_What to produce_
Beginning with the line that holds "STEPPER2 pin IN4: D8 -> A1" and ending with the last line below, repeat each line exactly, leaving any pictures out.

_Entries shown_
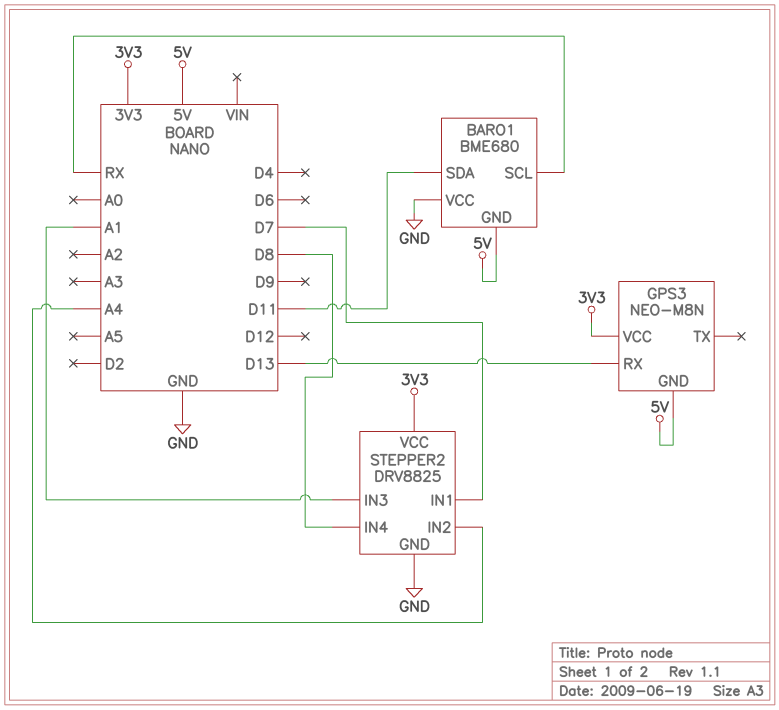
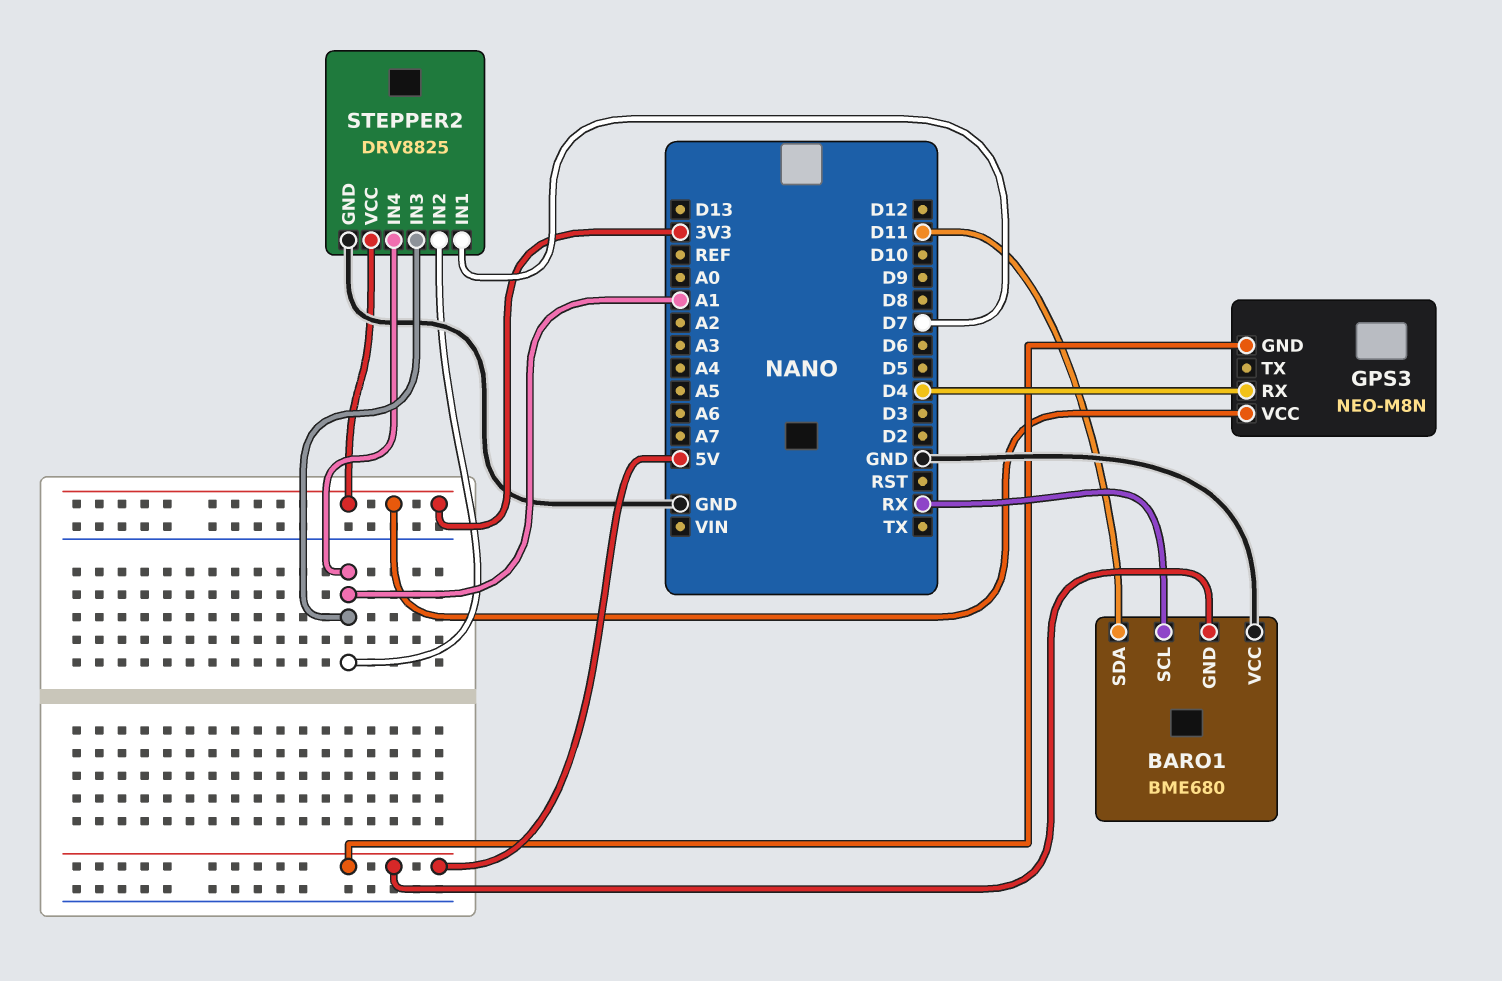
GPS3 pin RX: D13 -> D4
STEPPER2 pin IN2: A4 -> A1
STEPPER2 pin IN4: D8 -> A1

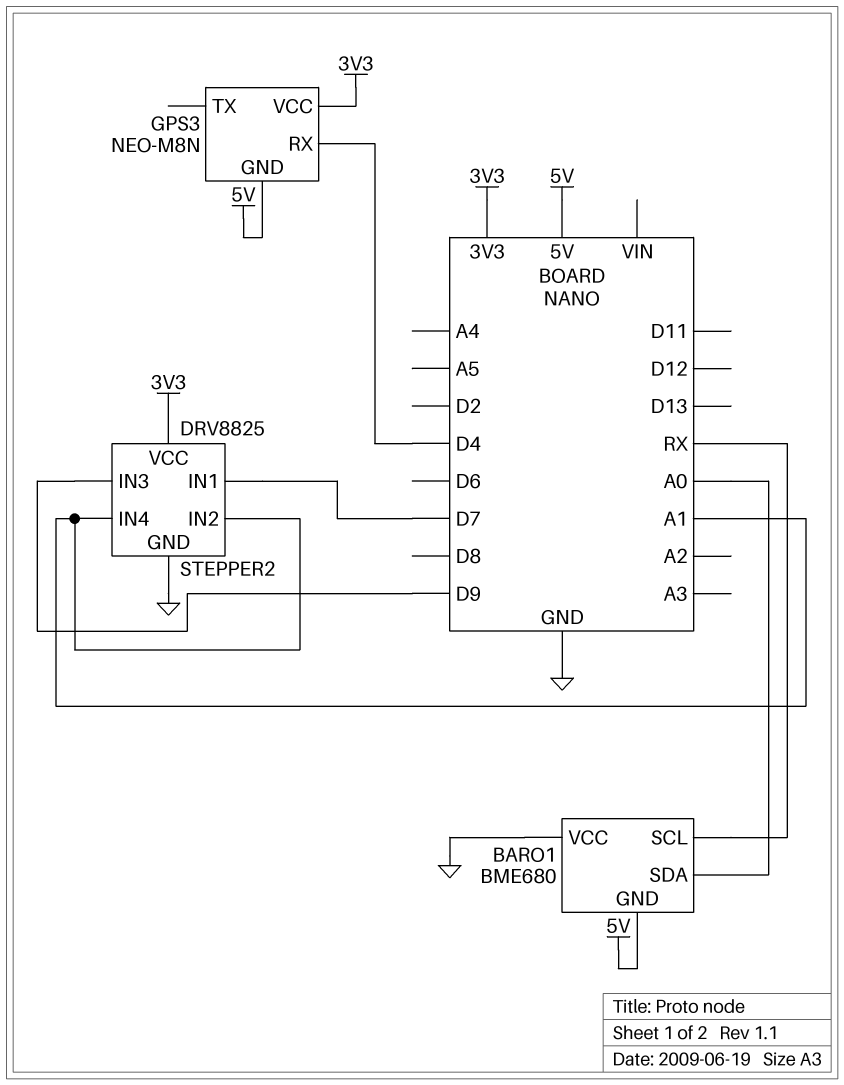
BARO1 pin SDA: D11 -> A0
STEPPER2 pin IN3: A1 -> D9

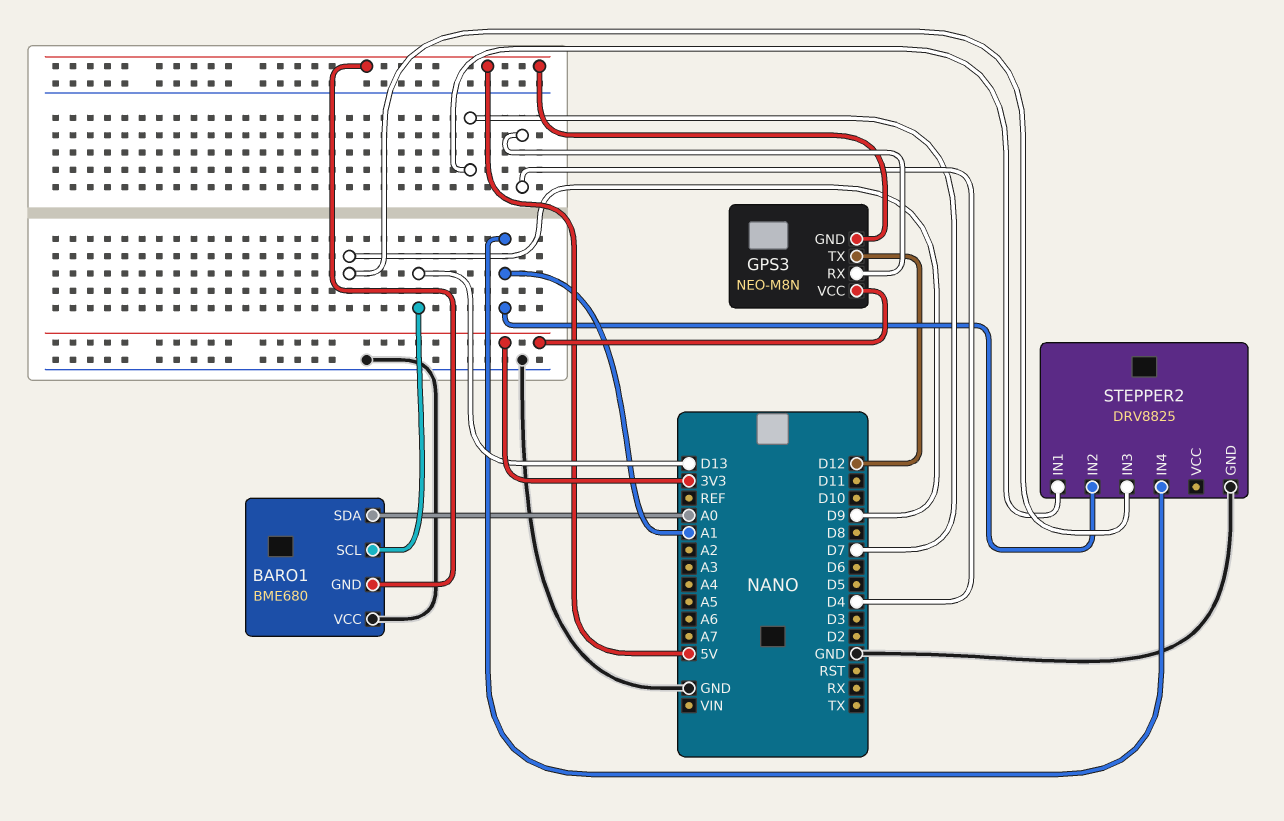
BARO1 pin SCL: RX -> D13
GPS3 pin TX: none -> D12
STEPPER2 pin VCC: 3V3 -> none

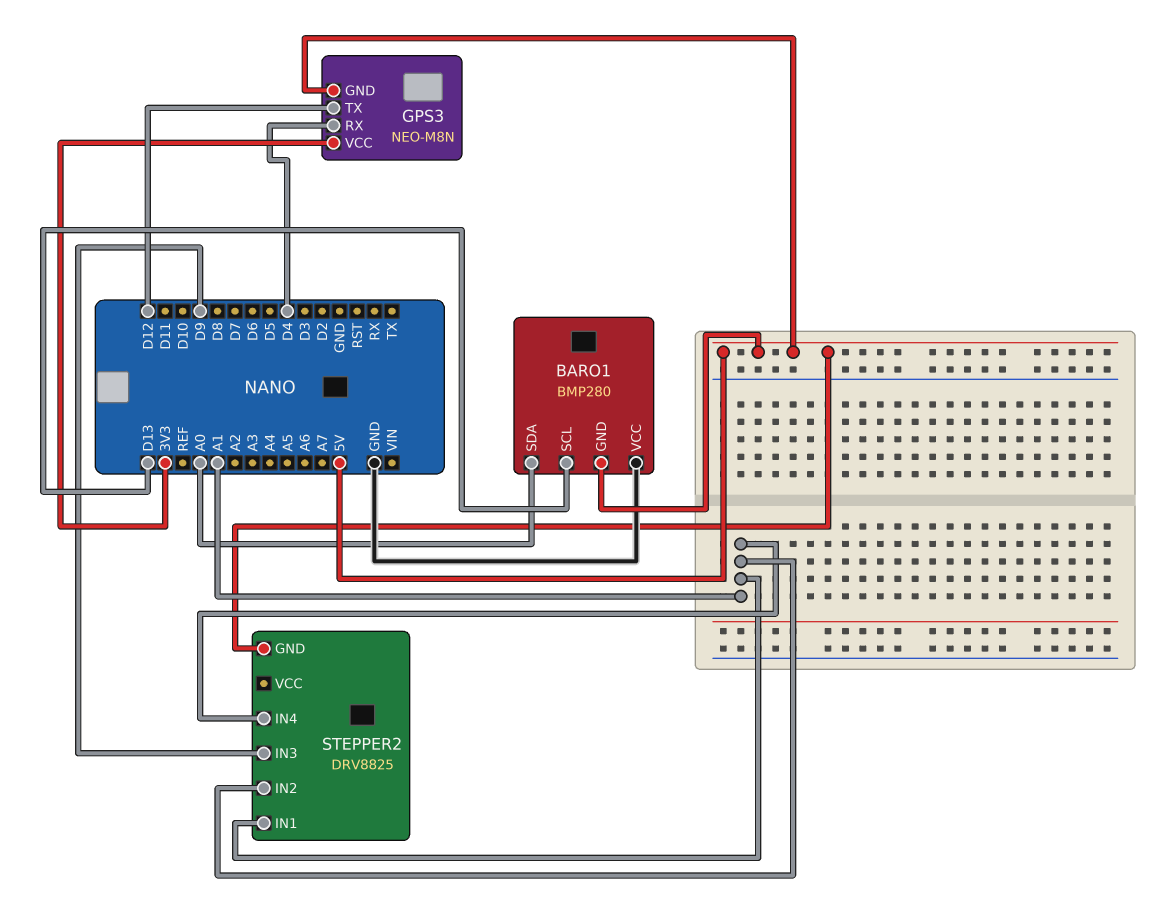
BARO1: BME680 -> BMP280
STEPPER2 pin GND: GND -> 5V
STEPPER2 pin IN1: D7 -> A1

_Answer section_
STEPPER2 pin IN4: D8 -> A1

BARO1 pin SDA: D11 -> A0
STEPPER2 pin IN3: A1 -> D9

BARO1 pin SCL: RX -> D13
GPS3 pin TX: none -> D12
STEPPER2 pin VCC: 3V3 -> none

BARO1: BME680 -> BMP280
STEPPER2 pin GND: GND -> 5V
STEPPER2 pin IN1: D7 -> A1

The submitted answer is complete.